◆ TASK ITEM:
The full set of lines below has to be duplicated exactly, with no picture kept.

#####

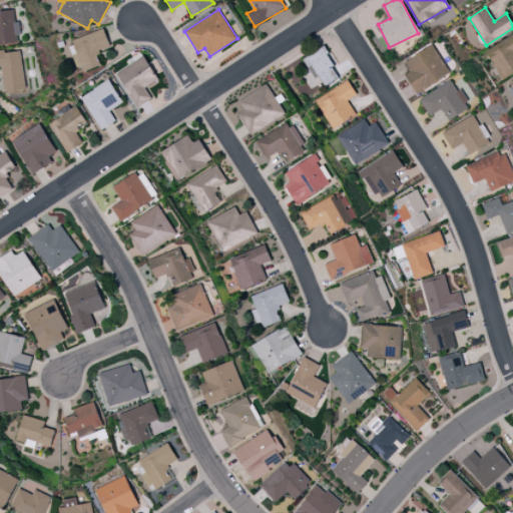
[(0,45),(19,43),(17,22),(14,22),(13,10),(0,11),(0,45)]
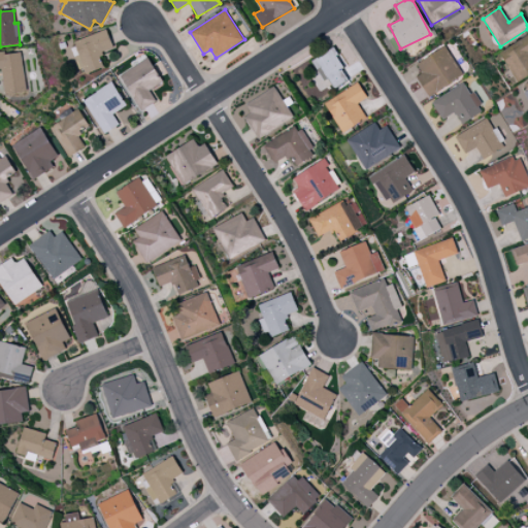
[(70,41),(80,74),(103,68),(98,54),(112,50),(106,30),(70,41)]
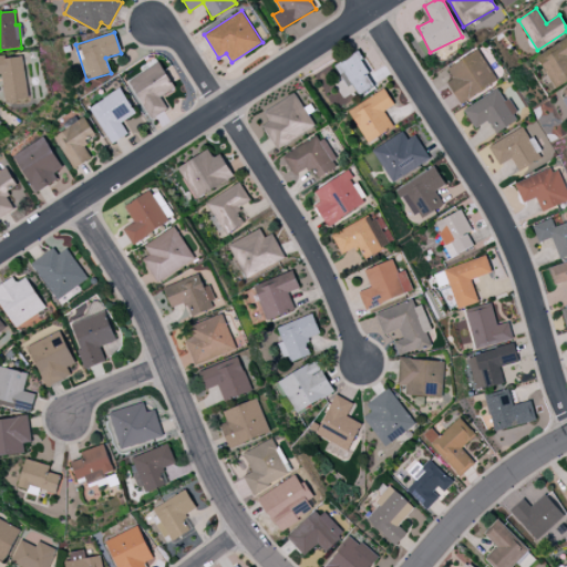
[(566,37),(535,58),(555,89),(566,80),(566,37)]
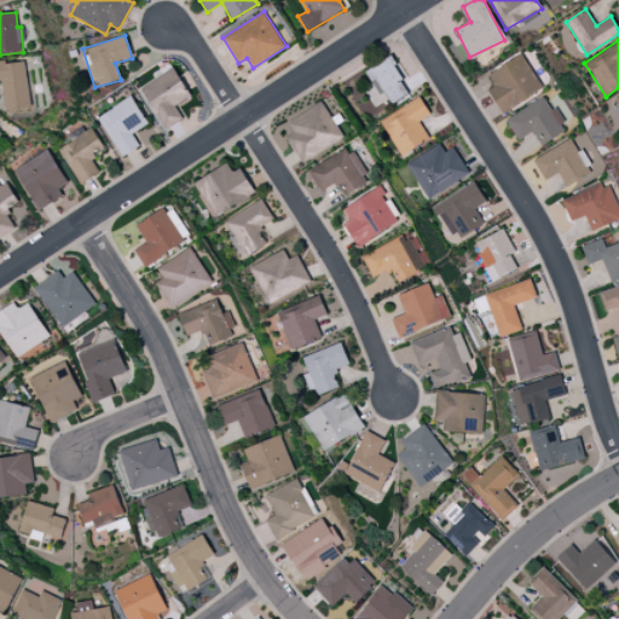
[(543,88),(522,55),(487,75),(493,85),(487,90),(502,113),(543,88)]
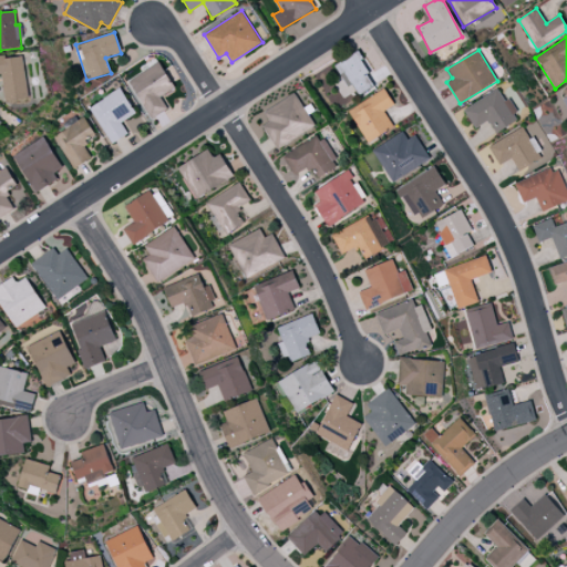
[(359,52),(334,63),(347,88),(353,84),(358,94),(374,86),(359,52)]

#####

◆ EXERCISE RESULT:
[(0,45),(19,43),(17,22),(14,22),(13,10),(0,11),(0,45)]
[(70,41),(80,74),(103,68),(98,54),(112,50),(106,30),(70,41)]
[(566,37),(535,58),(555,89),(566,80),(566,37)]
[(543,88),(522,55),(487,75),(493,85),(487,90),(502,113),(543,88)]
[(359,52),(334,63),(347,88),(353,84),(358,94),(374,86),(359,52)]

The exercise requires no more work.